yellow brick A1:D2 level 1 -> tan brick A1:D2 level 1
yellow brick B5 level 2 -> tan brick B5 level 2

--

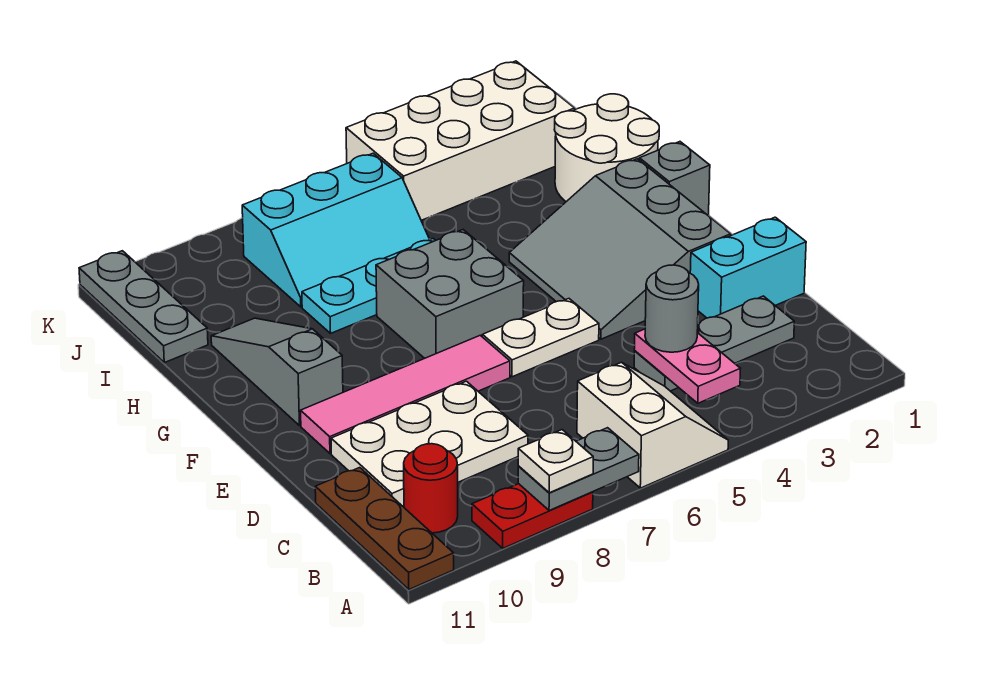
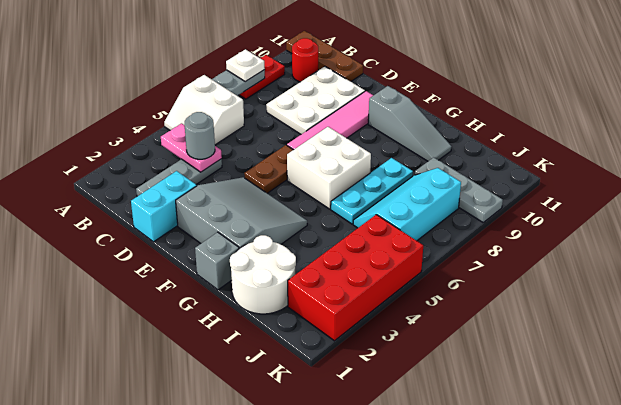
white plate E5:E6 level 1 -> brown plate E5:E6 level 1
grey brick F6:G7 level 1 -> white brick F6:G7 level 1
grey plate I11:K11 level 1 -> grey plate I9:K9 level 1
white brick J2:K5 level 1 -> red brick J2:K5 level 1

...

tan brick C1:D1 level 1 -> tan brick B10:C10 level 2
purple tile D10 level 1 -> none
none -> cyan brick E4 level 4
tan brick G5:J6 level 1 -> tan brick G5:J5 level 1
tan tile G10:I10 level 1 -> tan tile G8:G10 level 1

TASK ITEM | From the records above, reproduce exactly the lines from the one with "yellow brick A1:D2" to the one with "yellow brick B5", both included, and no others.

ANSWER SECTION |
yellow brick A1:D2 level 1 -> tan brick A1:D2 level 1
yellow brick B5 level 2 -> tan brick B5 level 2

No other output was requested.